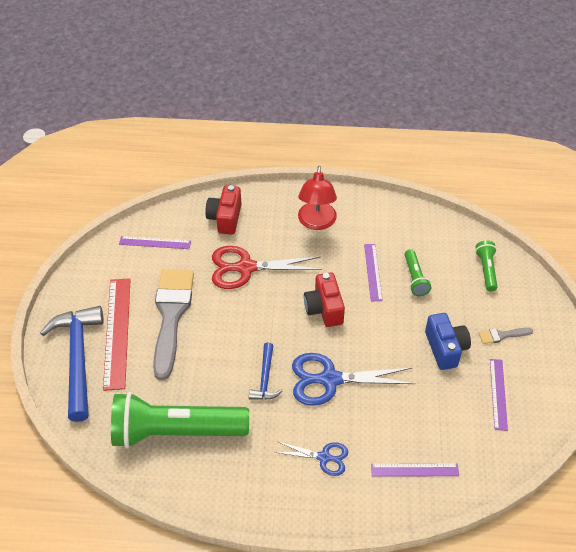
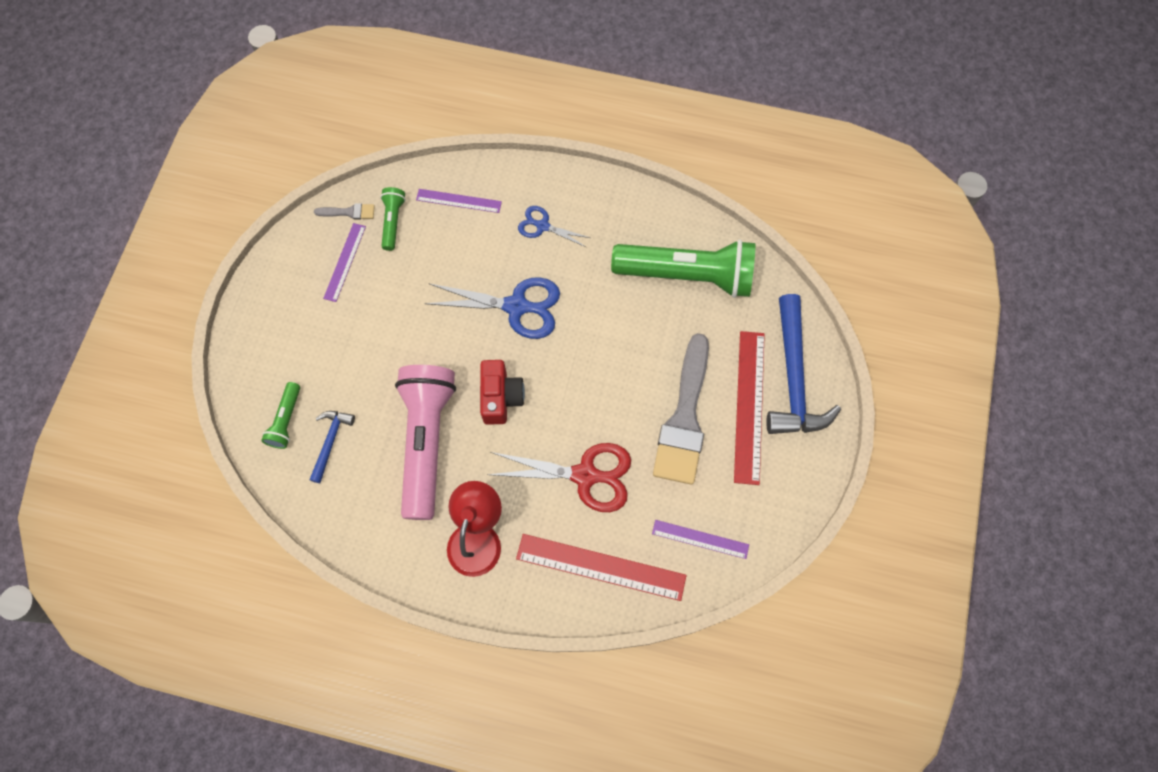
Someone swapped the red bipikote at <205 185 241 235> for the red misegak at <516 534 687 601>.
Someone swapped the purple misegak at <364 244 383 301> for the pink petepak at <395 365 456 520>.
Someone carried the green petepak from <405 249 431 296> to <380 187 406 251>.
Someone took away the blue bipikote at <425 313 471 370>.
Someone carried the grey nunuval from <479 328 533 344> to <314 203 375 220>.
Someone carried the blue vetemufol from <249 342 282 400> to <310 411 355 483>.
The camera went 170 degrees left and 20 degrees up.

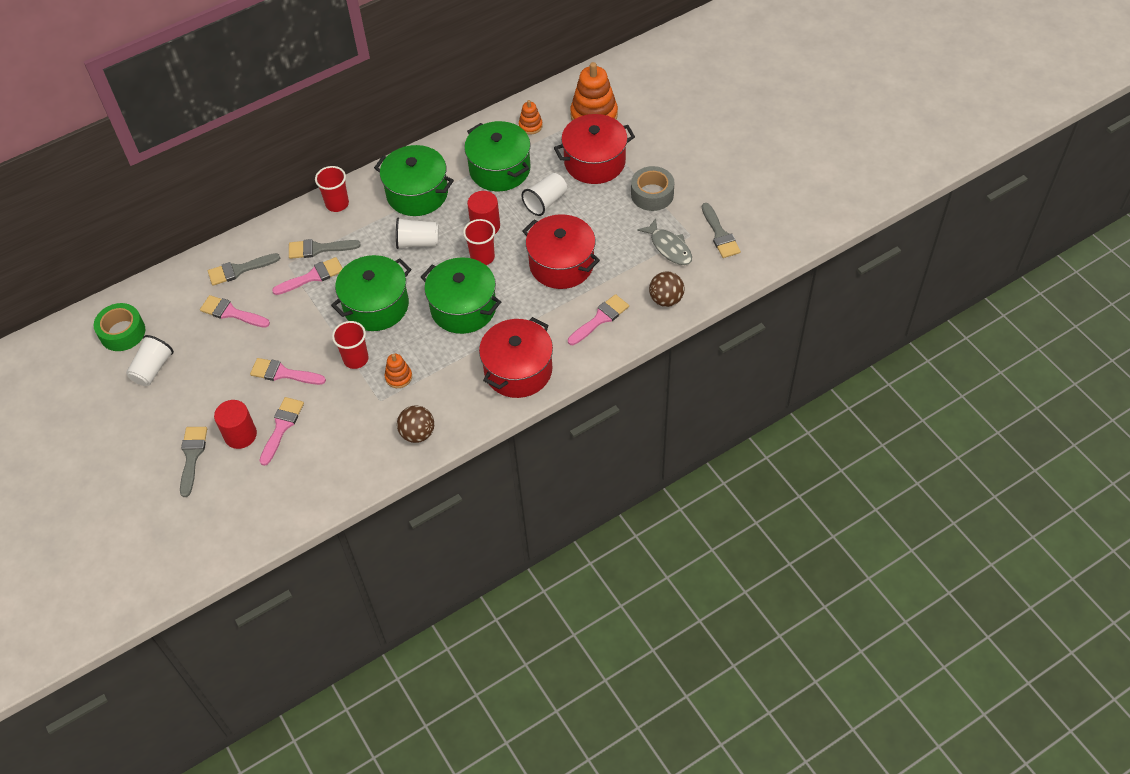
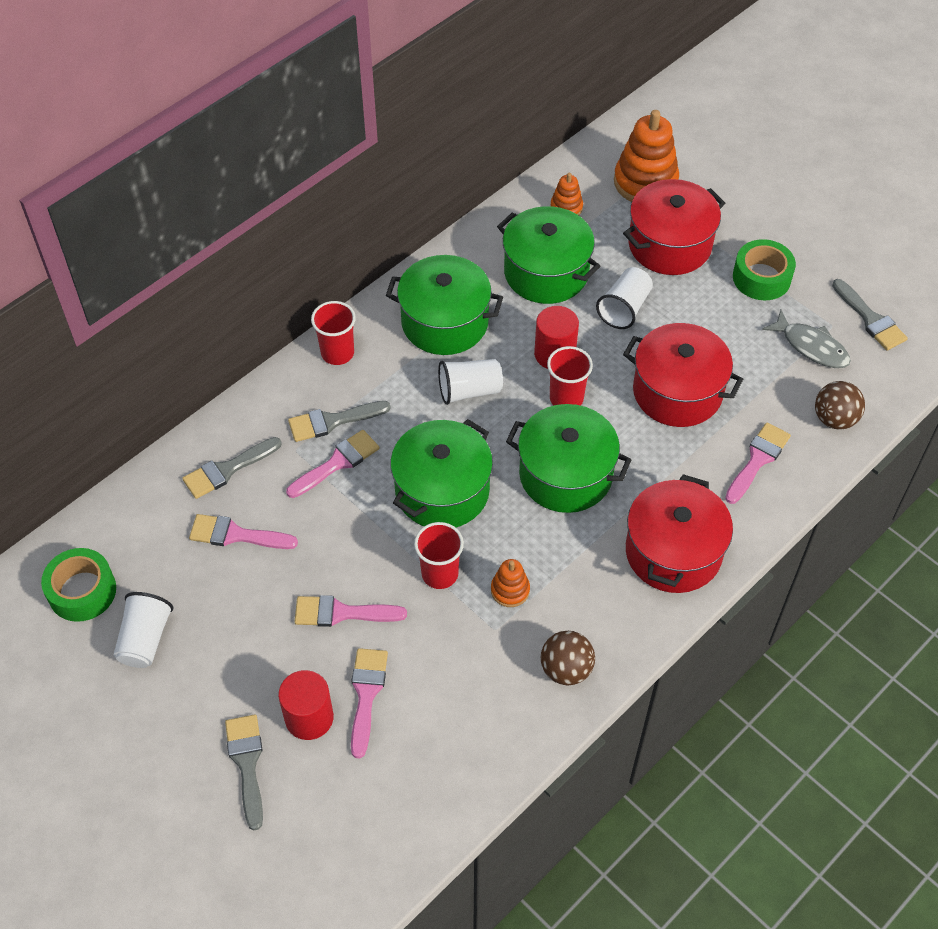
Someone repainted the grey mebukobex at <631 166 674 211>, which became the green mebukobex at <733 239 796 300>.
The camera went 15 degrees left and 0 degrees up.

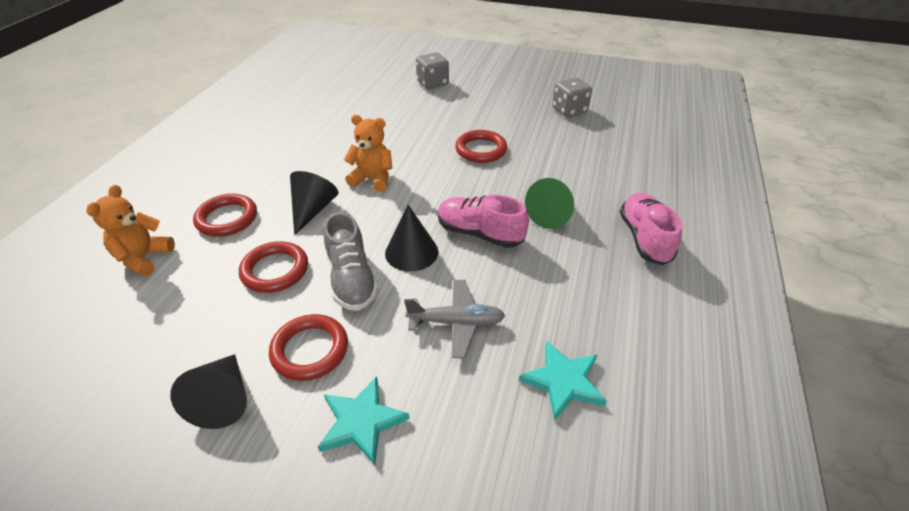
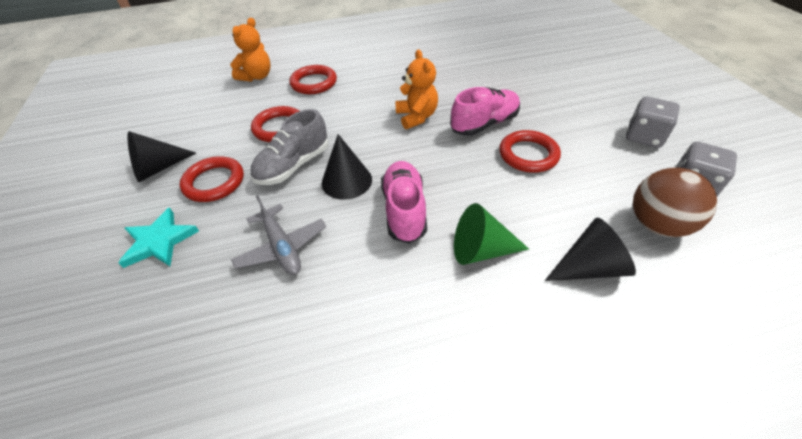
Someone carried the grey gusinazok from <416 52 449 89> to <626 97 680 148>.
Someone carried the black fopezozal from <290 171 338 235> to <545 217 636 281>.
Someone rotated the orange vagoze at <86 185 175 276> by 135 degrees clockwise.
Someone carried the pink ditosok from <620 192 682 265> to <450 87 520 136>.
Someone took away the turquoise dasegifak at <519 341 607 421>.
Someone put down the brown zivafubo at <633 168 717 237>.
The camera went 60 degrees right and 5 degrees up.

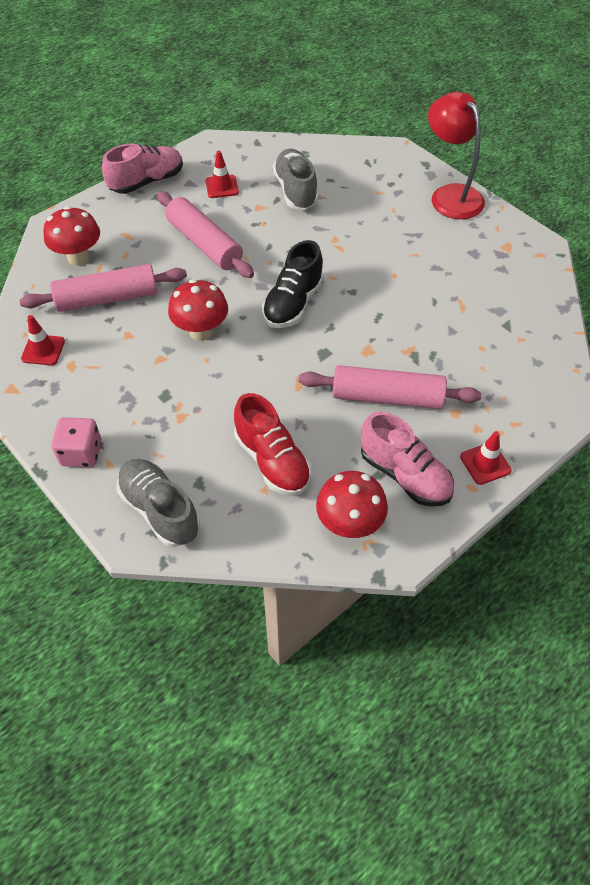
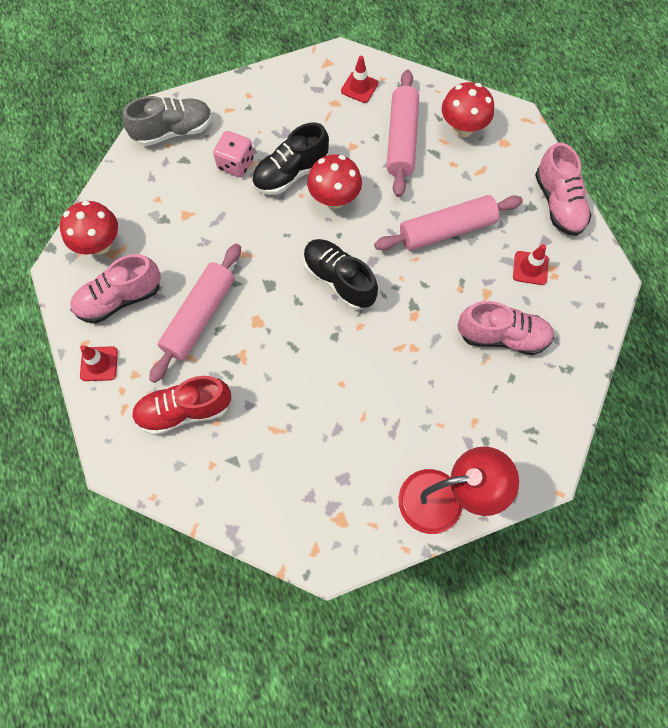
Someone repainted the grey ditosok at <273 149 318 210>, which became the pink ditosok at <457 301 554 355>.
Someone carried the red ditosok from <234 393 311 496> to <132 376 231 435>.
Someone carried the pink gusinazok from <52 417 101 467> to <213 131 254 177>.
Someone put down the black ditosok at <252 122 329 195>.
The camera went 110 degrees right and 15 degrees up.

================

[About this exercise]: Go through the data above and copy each line in which "bipikote" appears.

[Answer space]:
Someone swapped the red bipikote at <205 185 241 235> for the red misegak at <516 534 687 601>.
Someone took away the blue bipikote at <425 313 471 370>.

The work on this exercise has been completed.